» **WHAT THE EXERCISE ASKS**: Each record must be returned exactly, apart from the pictures, which stay out.

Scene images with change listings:

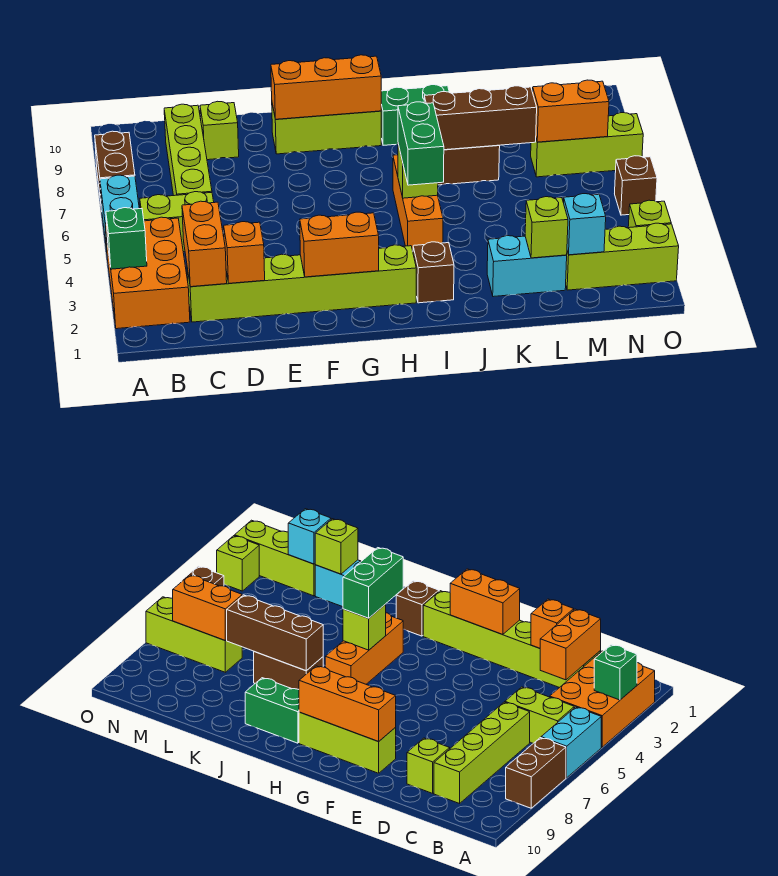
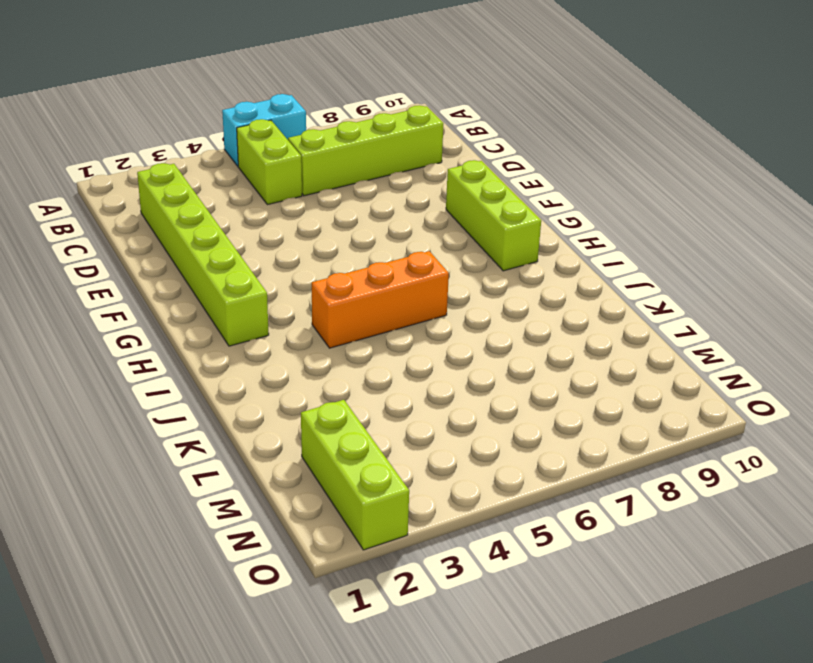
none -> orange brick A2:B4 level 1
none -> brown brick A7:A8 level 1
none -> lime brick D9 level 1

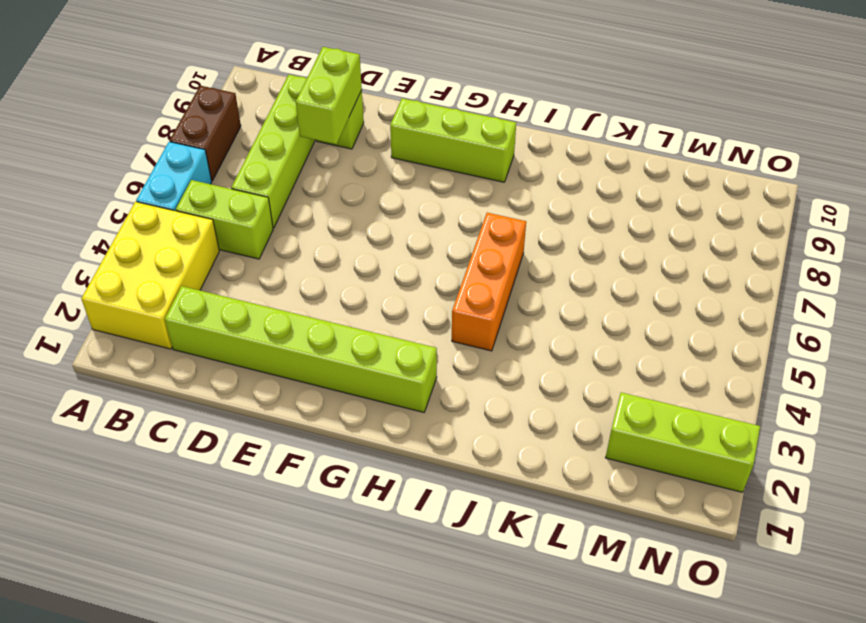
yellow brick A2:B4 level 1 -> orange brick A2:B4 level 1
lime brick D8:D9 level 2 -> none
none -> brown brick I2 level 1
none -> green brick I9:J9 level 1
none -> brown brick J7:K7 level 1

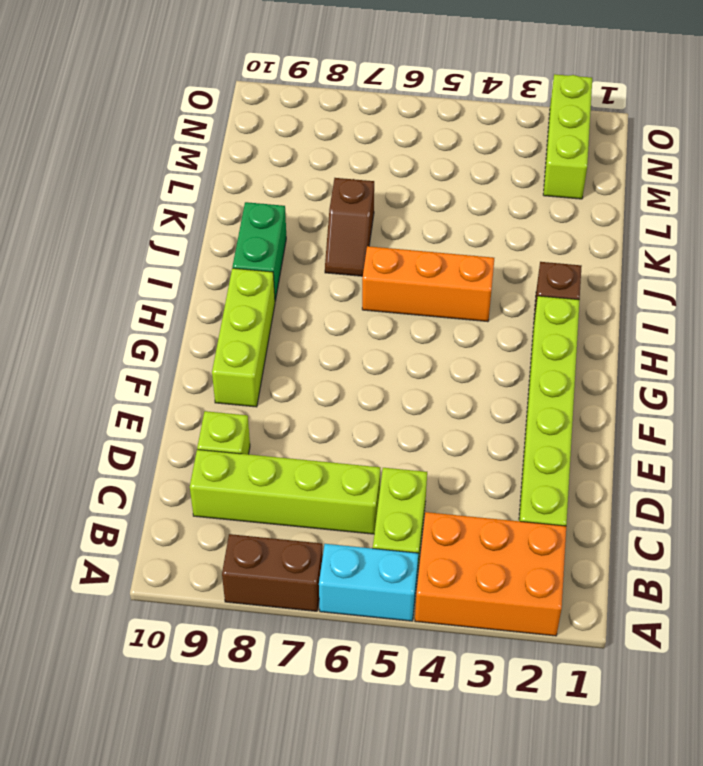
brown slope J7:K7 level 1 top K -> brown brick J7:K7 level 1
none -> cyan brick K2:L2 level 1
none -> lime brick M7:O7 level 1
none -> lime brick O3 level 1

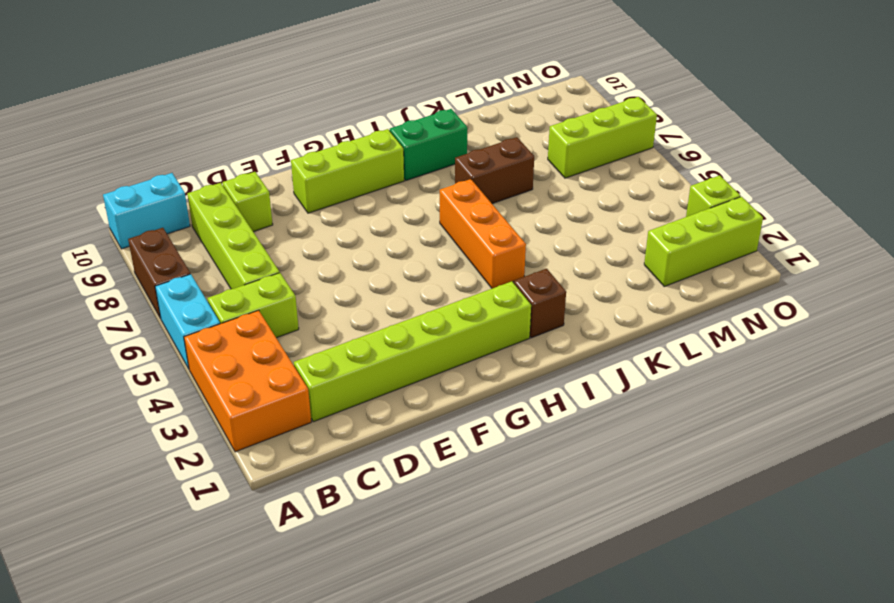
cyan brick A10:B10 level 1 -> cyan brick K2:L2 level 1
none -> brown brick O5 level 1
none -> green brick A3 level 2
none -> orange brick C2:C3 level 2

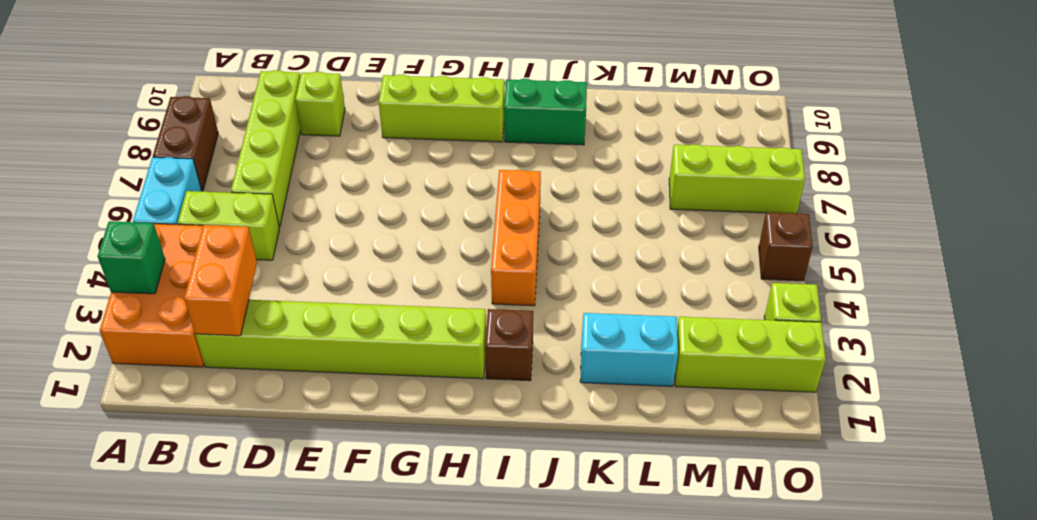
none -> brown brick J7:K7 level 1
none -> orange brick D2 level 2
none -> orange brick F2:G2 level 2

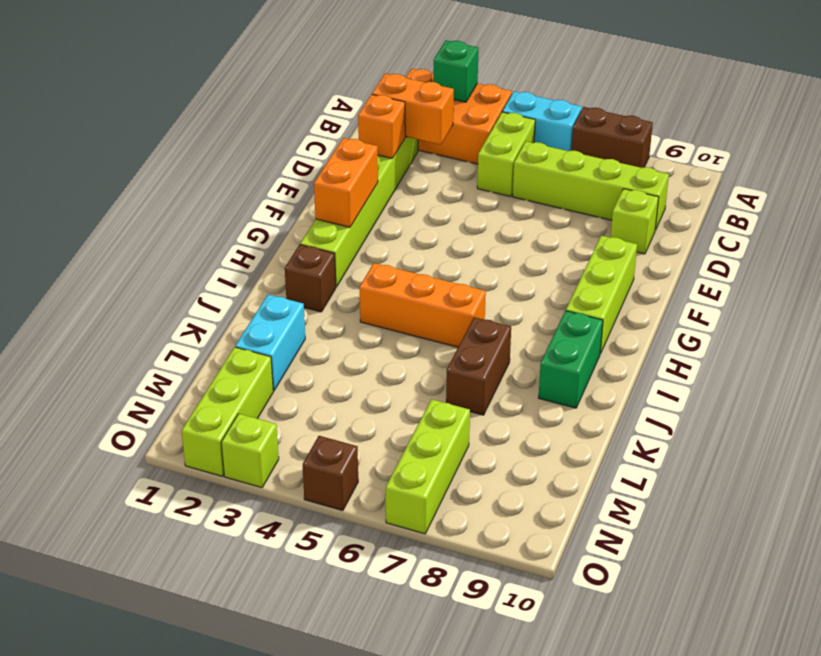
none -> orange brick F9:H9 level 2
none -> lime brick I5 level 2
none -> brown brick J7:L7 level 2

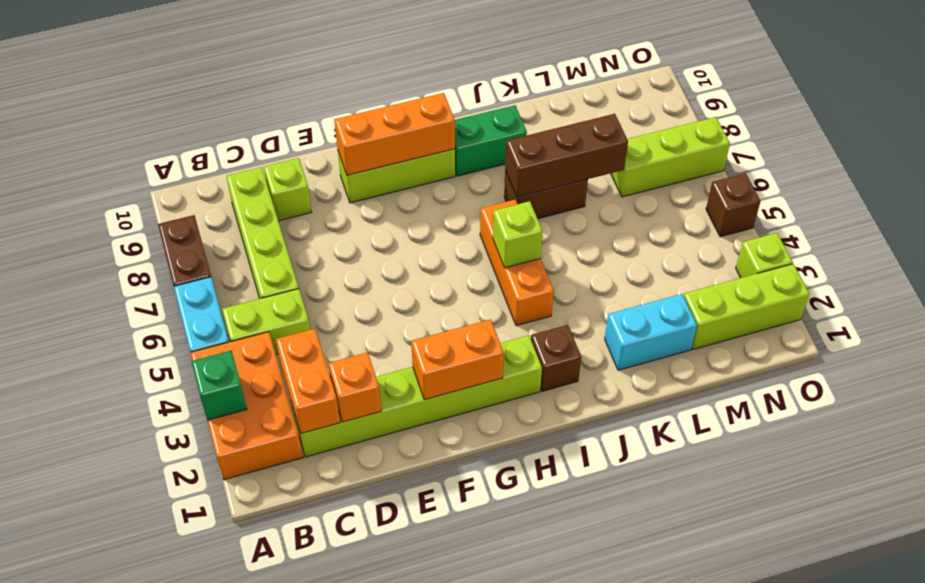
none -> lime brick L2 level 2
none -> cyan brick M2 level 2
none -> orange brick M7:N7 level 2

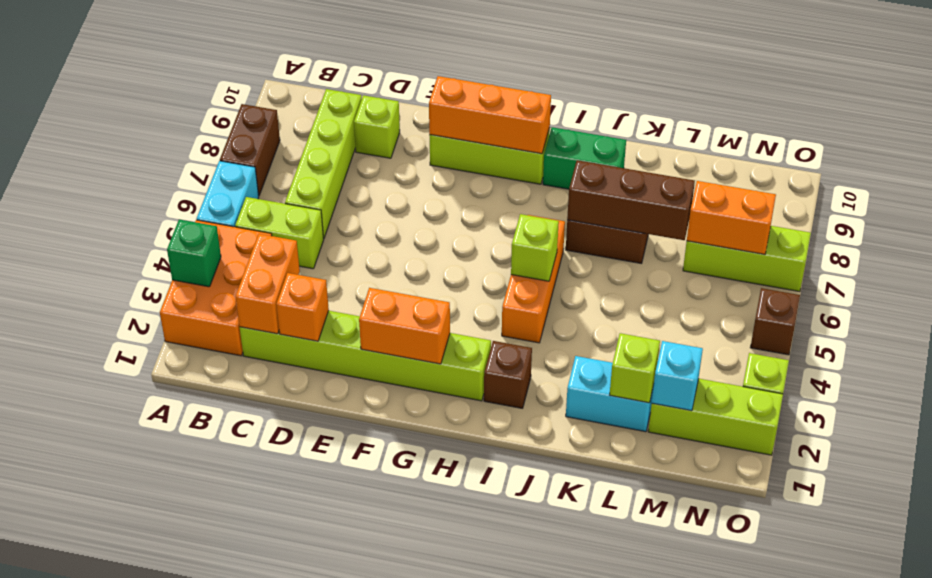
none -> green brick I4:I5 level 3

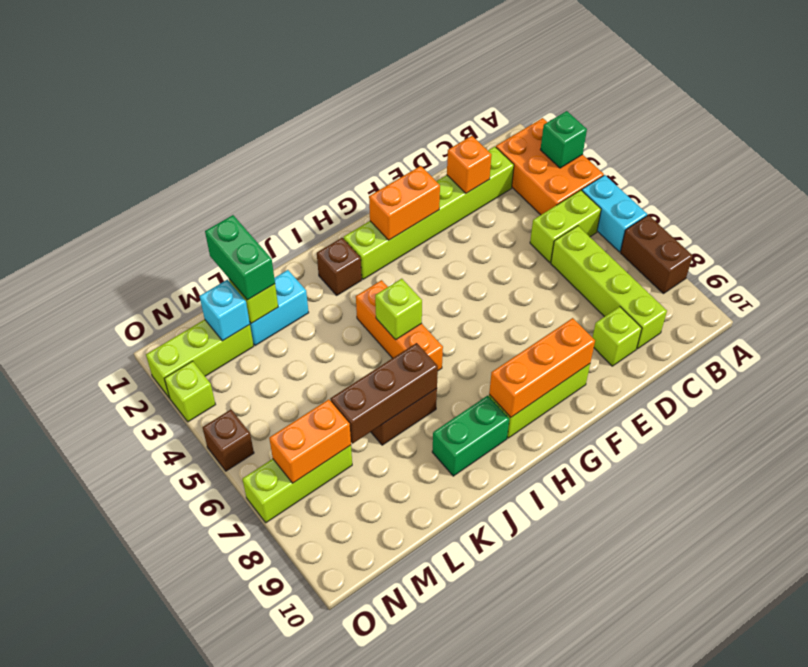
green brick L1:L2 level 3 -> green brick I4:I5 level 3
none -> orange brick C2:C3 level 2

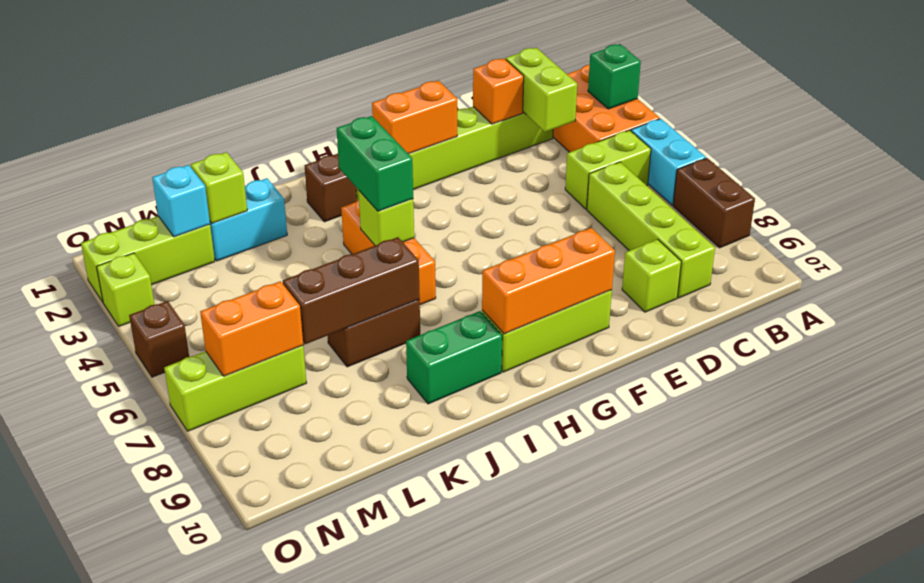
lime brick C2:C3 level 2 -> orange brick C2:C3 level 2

» **RESULT FOR THIS TASK**:
none -> orange brick A2:B4 level 1
none -> brown brick A7:A8 level 1
none -> lime brick D9 level 1

yellow brick A2:B4 level 1 -> orange brick A2:B4 level 1
lime brick D8:D9 level 2 -> none
none -> brown brick I2 level 1
none -> green brick I9:J9 level 1
none -> brown brick J7:K7 level 1

brown slope J7:K7 level 1 top K -> brown brick J7:K7 level 1
none -> cyan brick K2:L2 level 1
none -> lime brick M7:O7 level 1
none -> lime brick O3 level 1

cyan brick A10:B10 level 1 -> cyan brick K2:L2 level 1
none -> brown brick O5 level 1
none -> green brick A3 level 2
none -> orange brick C2:C3 level 2

none -> brown brick J7:K7 level 1
none -> orange brick D2 level 2
none -> orange brick F2:G2 level 2

none -> orange brick F9:H9 level 2
none -> lime brick I5 level 2
none -> brown brick J7:L7 level 2

none -> lime brick L2 level 2
none -> cyan brick M2 level 2
none -> orange brick M7:N7 level 2

none -> green brick I4:I5 level 3

green brick L1:L2 level 3 -> green brick I4:I5 level 3
none -> orange brick C2:C3 level 2

lime brick C2:C3 level 2 -> orange brick C2:C3 level 2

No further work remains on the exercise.